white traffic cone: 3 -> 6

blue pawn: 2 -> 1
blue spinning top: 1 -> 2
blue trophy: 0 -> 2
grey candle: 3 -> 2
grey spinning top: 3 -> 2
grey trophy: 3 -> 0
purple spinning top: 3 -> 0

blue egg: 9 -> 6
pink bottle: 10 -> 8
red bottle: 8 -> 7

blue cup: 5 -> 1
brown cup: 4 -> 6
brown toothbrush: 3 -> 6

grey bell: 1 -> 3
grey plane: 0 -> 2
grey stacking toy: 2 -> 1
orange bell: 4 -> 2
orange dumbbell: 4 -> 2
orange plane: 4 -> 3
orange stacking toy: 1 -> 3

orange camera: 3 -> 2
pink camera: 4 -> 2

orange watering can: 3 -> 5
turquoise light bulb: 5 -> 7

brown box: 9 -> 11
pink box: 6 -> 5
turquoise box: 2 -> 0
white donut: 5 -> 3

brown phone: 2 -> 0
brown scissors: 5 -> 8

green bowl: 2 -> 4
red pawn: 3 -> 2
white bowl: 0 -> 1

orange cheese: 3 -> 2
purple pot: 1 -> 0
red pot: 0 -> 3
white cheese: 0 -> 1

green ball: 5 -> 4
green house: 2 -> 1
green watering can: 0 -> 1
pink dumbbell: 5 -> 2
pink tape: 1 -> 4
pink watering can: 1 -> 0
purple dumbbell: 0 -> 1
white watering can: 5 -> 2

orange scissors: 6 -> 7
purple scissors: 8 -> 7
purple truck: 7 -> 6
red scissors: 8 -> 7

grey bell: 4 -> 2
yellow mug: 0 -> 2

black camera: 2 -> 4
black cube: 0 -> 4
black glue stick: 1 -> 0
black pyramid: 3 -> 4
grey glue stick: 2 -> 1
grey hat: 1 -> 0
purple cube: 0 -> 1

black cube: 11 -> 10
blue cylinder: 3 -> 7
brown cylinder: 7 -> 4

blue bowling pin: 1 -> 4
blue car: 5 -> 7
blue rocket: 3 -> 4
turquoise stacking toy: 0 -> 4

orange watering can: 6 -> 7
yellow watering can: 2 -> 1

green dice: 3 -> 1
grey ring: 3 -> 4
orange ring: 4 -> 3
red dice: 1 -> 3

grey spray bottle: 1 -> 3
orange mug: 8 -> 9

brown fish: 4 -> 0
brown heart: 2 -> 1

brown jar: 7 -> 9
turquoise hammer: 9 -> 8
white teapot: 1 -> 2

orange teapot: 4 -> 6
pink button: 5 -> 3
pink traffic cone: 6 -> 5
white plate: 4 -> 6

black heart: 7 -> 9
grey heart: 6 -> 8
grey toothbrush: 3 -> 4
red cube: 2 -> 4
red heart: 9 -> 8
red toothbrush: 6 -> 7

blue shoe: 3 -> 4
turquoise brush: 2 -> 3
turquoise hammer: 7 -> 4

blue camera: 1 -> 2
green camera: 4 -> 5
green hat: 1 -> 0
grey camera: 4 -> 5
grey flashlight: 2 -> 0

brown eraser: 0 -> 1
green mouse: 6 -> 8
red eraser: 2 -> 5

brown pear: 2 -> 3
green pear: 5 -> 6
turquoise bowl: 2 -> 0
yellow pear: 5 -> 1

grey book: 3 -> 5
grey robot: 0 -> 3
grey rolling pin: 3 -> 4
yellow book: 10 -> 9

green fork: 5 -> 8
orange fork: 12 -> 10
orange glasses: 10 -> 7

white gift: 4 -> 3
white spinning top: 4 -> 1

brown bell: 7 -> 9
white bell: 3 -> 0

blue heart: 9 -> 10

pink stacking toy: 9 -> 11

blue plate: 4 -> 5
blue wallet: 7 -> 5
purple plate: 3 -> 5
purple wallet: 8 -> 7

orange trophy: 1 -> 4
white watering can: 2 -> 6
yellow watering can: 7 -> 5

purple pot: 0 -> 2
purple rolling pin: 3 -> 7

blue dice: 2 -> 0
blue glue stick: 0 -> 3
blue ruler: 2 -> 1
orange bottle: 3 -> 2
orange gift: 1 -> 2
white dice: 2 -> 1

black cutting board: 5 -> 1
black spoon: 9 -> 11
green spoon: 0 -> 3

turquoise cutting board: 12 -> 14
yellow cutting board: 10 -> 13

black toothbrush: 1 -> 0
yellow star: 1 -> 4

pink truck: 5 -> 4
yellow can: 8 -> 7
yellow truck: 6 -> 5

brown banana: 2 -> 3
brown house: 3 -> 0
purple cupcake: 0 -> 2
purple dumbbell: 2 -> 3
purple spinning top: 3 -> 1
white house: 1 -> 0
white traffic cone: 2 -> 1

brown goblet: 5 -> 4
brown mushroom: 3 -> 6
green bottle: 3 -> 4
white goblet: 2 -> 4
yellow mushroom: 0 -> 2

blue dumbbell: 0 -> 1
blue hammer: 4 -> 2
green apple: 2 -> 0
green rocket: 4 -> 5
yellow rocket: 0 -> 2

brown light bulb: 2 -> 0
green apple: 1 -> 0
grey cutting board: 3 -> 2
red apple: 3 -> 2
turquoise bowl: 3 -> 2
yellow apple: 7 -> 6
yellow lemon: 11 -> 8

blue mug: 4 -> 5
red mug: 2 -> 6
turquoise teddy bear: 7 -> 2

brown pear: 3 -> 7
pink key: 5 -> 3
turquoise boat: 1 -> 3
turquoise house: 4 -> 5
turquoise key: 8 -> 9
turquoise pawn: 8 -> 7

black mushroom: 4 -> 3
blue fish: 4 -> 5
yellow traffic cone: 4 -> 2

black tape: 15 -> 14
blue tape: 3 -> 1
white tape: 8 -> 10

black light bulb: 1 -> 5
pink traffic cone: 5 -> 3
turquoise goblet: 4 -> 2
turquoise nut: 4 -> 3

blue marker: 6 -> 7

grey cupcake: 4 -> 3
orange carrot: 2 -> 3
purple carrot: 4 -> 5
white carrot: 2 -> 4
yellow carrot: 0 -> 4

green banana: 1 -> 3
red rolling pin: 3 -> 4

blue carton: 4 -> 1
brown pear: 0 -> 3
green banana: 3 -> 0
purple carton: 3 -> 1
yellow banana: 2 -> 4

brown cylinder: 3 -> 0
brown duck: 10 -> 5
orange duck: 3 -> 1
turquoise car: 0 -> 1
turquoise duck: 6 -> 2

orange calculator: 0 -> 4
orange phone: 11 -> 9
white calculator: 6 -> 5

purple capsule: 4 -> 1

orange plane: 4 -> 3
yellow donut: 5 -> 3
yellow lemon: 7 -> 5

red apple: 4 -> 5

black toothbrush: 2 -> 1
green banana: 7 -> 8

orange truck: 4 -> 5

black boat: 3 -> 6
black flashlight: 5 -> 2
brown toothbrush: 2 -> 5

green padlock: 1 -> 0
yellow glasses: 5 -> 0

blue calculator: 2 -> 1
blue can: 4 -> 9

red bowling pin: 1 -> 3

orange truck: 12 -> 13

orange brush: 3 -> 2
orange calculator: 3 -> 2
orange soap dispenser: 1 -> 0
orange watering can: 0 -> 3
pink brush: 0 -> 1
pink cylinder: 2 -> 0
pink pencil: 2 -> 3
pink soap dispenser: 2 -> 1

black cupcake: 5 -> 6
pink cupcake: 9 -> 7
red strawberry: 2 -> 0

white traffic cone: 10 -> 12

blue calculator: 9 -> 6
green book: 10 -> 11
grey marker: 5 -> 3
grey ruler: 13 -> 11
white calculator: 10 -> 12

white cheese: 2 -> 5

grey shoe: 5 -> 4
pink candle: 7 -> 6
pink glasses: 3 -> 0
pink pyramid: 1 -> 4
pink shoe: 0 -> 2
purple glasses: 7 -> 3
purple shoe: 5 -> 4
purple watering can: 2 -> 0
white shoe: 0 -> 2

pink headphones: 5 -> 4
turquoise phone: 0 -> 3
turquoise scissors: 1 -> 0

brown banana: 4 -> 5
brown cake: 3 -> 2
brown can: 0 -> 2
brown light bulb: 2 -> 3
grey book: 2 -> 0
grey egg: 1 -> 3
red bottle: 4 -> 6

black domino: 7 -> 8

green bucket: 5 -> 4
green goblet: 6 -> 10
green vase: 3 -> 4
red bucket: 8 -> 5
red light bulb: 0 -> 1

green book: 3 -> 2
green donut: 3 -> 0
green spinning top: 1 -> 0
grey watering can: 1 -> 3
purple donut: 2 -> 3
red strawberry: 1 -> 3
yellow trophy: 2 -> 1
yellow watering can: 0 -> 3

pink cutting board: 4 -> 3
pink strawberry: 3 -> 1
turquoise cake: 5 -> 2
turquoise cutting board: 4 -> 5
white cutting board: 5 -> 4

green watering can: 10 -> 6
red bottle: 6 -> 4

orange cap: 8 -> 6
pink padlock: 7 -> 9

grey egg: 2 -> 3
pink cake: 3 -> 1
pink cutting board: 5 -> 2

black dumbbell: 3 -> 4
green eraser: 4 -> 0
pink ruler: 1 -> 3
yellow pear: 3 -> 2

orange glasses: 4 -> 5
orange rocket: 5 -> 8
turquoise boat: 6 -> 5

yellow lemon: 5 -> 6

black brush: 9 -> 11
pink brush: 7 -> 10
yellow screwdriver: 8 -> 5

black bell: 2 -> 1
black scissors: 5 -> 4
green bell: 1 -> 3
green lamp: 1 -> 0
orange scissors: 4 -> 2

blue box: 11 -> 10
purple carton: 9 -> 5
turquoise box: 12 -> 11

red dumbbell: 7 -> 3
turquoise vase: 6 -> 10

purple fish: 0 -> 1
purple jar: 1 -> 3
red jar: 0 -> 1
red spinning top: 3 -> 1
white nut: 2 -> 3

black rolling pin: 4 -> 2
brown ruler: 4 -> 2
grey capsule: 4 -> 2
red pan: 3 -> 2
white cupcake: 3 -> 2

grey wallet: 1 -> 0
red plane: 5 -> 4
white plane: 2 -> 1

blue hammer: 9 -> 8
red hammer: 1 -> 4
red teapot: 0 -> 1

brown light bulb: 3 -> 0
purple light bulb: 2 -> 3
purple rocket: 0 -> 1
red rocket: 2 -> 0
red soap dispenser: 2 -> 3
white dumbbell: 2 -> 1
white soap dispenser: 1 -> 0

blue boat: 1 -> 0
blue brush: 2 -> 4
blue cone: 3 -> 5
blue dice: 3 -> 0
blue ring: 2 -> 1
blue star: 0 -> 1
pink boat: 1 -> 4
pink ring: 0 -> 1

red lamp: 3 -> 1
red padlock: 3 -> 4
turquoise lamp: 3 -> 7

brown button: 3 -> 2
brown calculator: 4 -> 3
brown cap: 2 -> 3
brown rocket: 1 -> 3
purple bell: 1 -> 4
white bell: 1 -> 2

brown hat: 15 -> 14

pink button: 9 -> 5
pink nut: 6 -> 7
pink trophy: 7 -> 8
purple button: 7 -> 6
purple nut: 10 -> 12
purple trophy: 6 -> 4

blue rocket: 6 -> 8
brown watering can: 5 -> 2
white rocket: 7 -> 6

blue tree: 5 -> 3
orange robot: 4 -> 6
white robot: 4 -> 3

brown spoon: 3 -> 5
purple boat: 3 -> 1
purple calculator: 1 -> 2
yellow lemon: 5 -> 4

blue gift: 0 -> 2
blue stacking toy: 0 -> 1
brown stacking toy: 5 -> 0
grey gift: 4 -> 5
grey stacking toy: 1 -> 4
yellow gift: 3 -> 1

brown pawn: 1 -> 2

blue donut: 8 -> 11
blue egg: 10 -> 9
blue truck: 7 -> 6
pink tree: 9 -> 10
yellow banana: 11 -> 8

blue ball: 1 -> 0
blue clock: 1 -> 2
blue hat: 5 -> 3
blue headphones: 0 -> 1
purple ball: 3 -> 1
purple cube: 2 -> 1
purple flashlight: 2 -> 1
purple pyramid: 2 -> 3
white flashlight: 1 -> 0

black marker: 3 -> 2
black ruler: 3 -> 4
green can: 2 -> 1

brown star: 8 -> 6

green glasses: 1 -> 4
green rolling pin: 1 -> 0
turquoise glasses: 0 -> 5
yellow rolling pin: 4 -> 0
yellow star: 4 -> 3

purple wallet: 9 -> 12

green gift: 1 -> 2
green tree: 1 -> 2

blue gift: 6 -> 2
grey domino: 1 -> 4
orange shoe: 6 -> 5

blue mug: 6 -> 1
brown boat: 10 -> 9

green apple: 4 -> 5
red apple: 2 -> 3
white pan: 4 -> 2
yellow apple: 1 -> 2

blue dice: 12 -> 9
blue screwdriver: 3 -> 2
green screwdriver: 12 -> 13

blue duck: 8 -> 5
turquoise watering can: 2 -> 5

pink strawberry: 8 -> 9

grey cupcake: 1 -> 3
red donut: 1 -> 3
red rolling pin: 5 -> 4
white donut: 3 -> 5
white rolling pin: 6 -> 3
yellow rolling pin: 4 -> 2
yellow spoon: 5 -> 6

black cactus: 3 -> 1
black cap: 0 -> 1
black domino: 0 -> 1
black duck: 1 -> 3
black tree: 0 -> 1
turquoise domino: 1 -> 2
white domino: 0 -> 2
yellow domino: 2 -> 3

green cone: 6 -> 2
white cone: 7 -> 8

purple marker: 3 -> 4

=======

▸ Aim of the exercise:
Only the lines with "marker" are needed; find them in the records and copy each one.

▸ Solution to the problem:
blue marker: 6 -> 7
grey marker: 5 -> 3
black marker: 3 -> 2
purple marker: 3 -> 4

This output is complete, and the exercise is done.